Copy every line of the items below word for word, from the line containing "at (448, 160)." through the line containing "In the image, there is a desktop. Identify", including both of those lines.

Extracted records:
####################
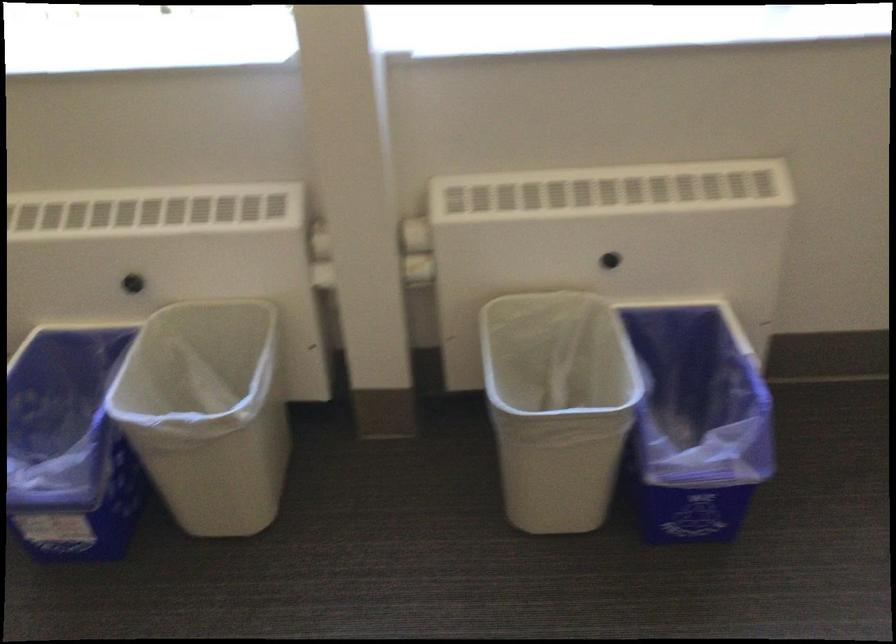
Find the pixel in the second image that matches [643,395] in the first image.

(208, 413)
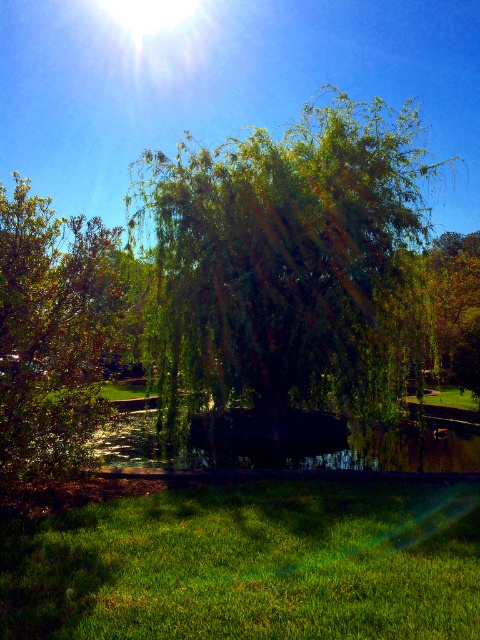
Question: Is green leafy willow at center positioned before green leafy tree at center?

Choices:
 (A) yes
 (B) no

Answer: (A)

Question: Which is farther from the green grassy at lower center?

Choices:
 (A) green leafy tree at left
 (B) green leafy willow at center

Answer: (B)

Question: In this image, where is green leafy tree at left located relative to green leafy tree at center?

Choices:
 (A) below
 (B) above

Answer: (B)

Question: Which object is closer to the camera taking this photo?

Choices:
 (A) green leafy tree at center
 (B) green leafy tree at left

Answer: (B)

Question: Does green grassy at lower center appear under green leafy tree at left?

Choices:
 (A) no
 (B) yes

Answer: (B)

Question: Which point is farther to the camera?

Choices:
 (A) (472, 244)
 (B) (170, 576)
 (C) (197, 225)
 (D) (19, 385)

Answer: (A)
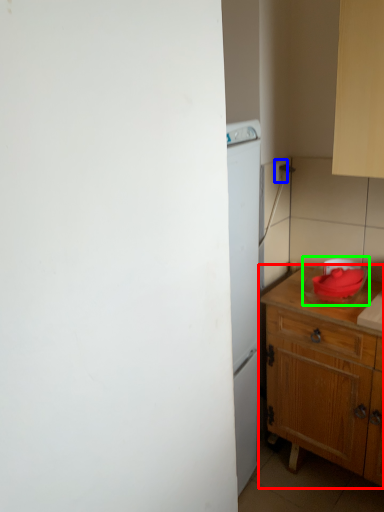
Question: Which object is the closest to the table (highlighted by a red box)? Choose among these: electric outlet (highlighted by a blue box) or appliance (highlighted by a green box).

Choices:
 (A) electric outlet
 (B) appliance

Answer: (B)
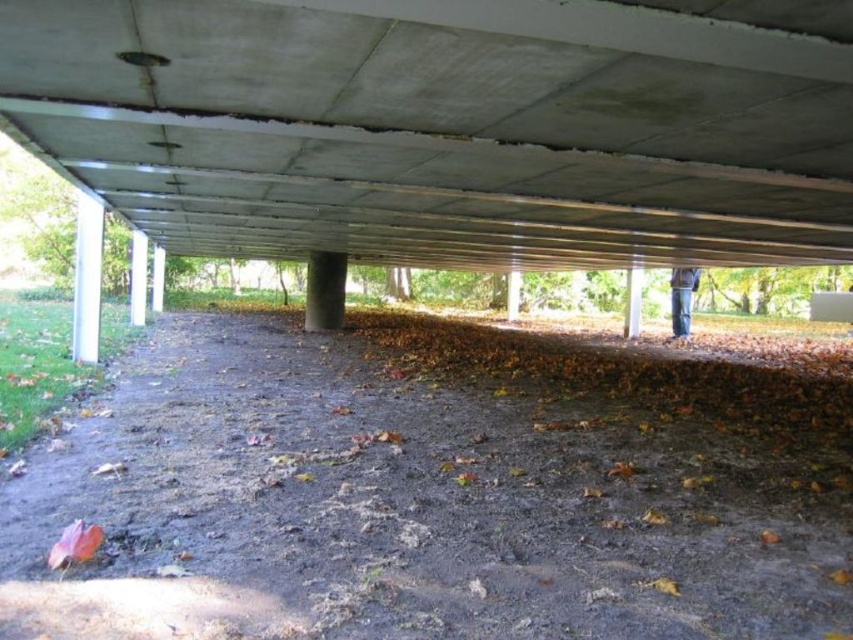
Locate an element on the screen. This screenshot has width=853, height=640. concrete ceiling at center is located at coordinates (448, 125).

Does concrete ceiling at center come behind dirt ground at center?

Yes, concrete ceiling at center is behind dirt ground at center.

Who is more forward, (602, 10) or (111, 392)?

Point (602, 10) is in front.

Where is `concrete ceiling at center`? The width and height of the screenshot is (853, 640). concrete ceiling at center is located at coordinates (448, 125).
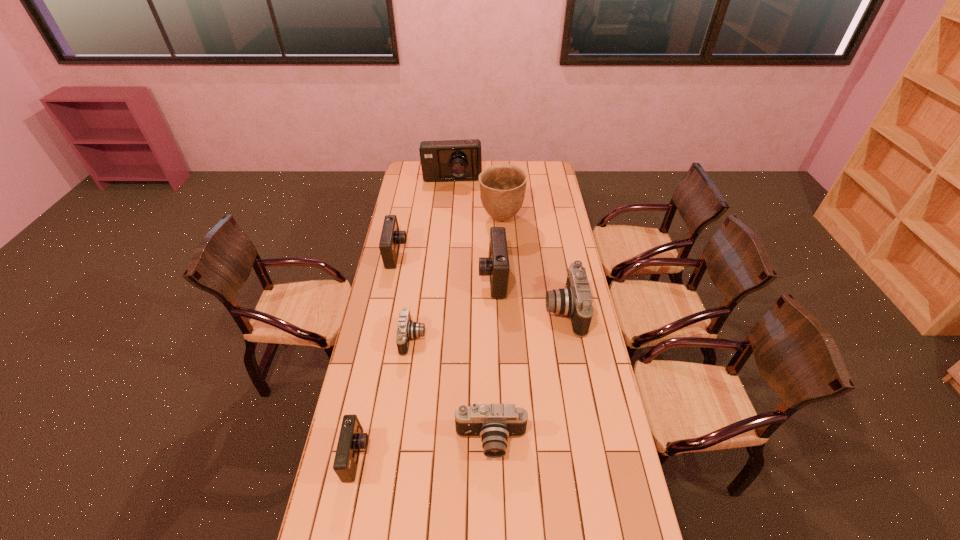
What are the coordinates of `vacant area situated on the front-facing side of the second smallest black camera` in the screenshot? It's located at (492, 529).

I want to click on vacant space located on the front-facing side of the nearest blue camera, so click(433, 456).

Identify the location of blank space located on the front-facing side of the smallest black camera. (514, 339).

What are the coordinates of `object positioned at the far edge` in the screenshot? It's located at (448, 160).

Locate an element on the screen. This screenshot has width=960, height=540. object present at the right edge is located at coordinates (575, 300).

This screenshot has width=960, height=540. Find the location of `object that is at the far left corner`. object that is at the far left corner is located at coordinates (448, 160).

The image size is (960, 540). In the image, there is a desktop. Find the location of `free space at the left edge`. free space at the left edge is located at coordinates (382, 299).

In the image, there is a desktop. Identify the location of vacant space at the right edge. click(x=550, y=199).

Image resolution: width=960 pixels, height=540 pixels. In the image, there is a desktop. In order to click on free space at the far left corner in this screenshot , I will do `click(406, 168)`.

The width and height of the screenshot is (960, 540). What are the coordinates of `free space between the smallest black camera and the nearest blue camera` in the screenshot? It's located at (385, 397).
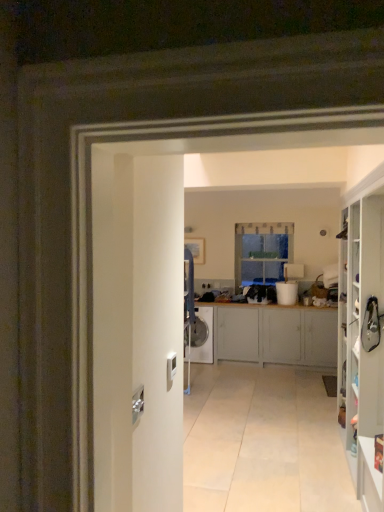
####################
Written answer:
What are the coordinates of `object positioned at the far edge` in the screenshot? It's located at (448, 160).

Locate an element on the screen. This screenshot has width=960, height=540. object present at the right edge is located at coordinates (575, 300).

This screenshot has width=960, height=540. Find the location of `object that is at the far left corner`. object that is at the far left corner is located at coordinates (448, 160).

The image size is (960, 540). In the image, there is a desktop. Find the location of `free space at the left edge`. free space at the left edge is located at coordinates (382, 299).

In the image, there is a desktop. Identify the location of vacant space at the right edge. click(x=550, y=199).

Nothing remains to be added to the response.